** Exercise data **
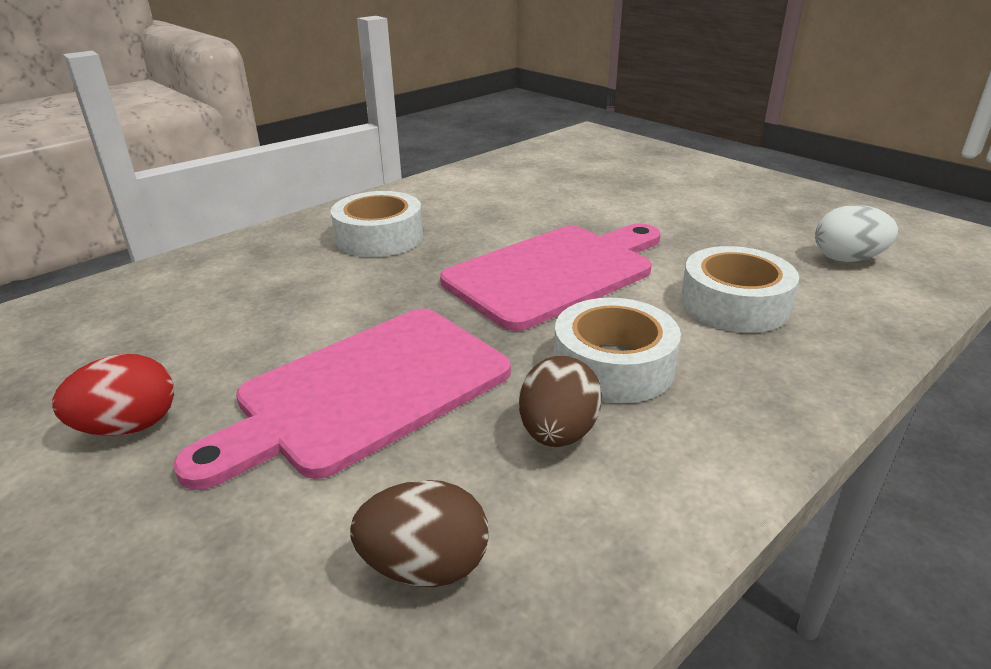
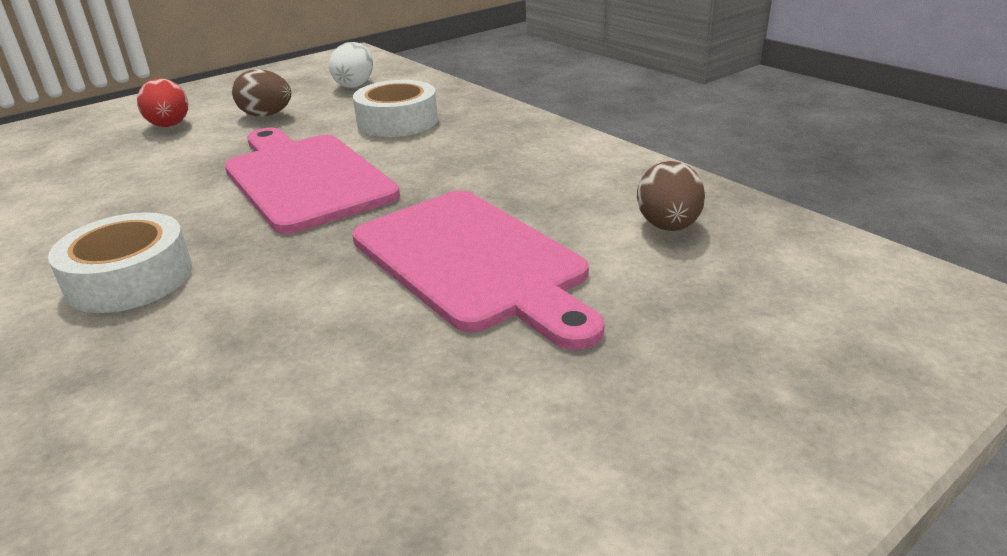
camera: 85 degrees left, 0 degrees up
red egg [52,354,174,436] -> red egg moved to [137,78,188,127]
brown egg [519,356,602,447] -> brown egg moved to [232,69,291,117]
white tape [554,298,681,403] -> none

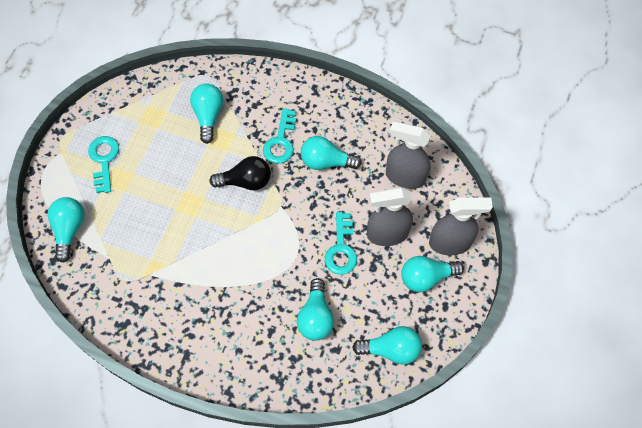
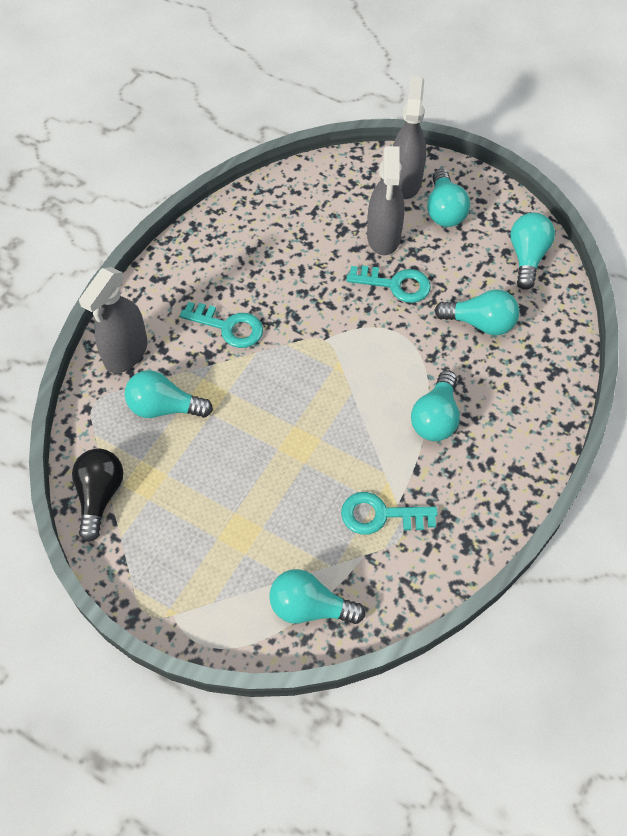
camera: 80 degrees left, 5 degrees down
turquoise key [88,136,119,193] -> turquoise key moved to [341,492,438,535]
black light bulb [209,156,271,190] -> black light bulb moved to [72,448,123,542]
turquoise light bulb [301,136,362,170] -> turquoise light bulb moved to [411,370,460,441]
grey spray bottle [386,121,431,189] -> grey spray bottle moved to [79,267,148,373]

** Work item **
Select from the material above each line in which the string "turquoise" appears, and list those lines.

** Result of this exercise **
turquoise key [88,136,119,193] -> turquoise key moved to [341,492,438,535]
turquoise light bulb [301,136,362,170] -> turquoise light bulb moved to [411,370,460,441]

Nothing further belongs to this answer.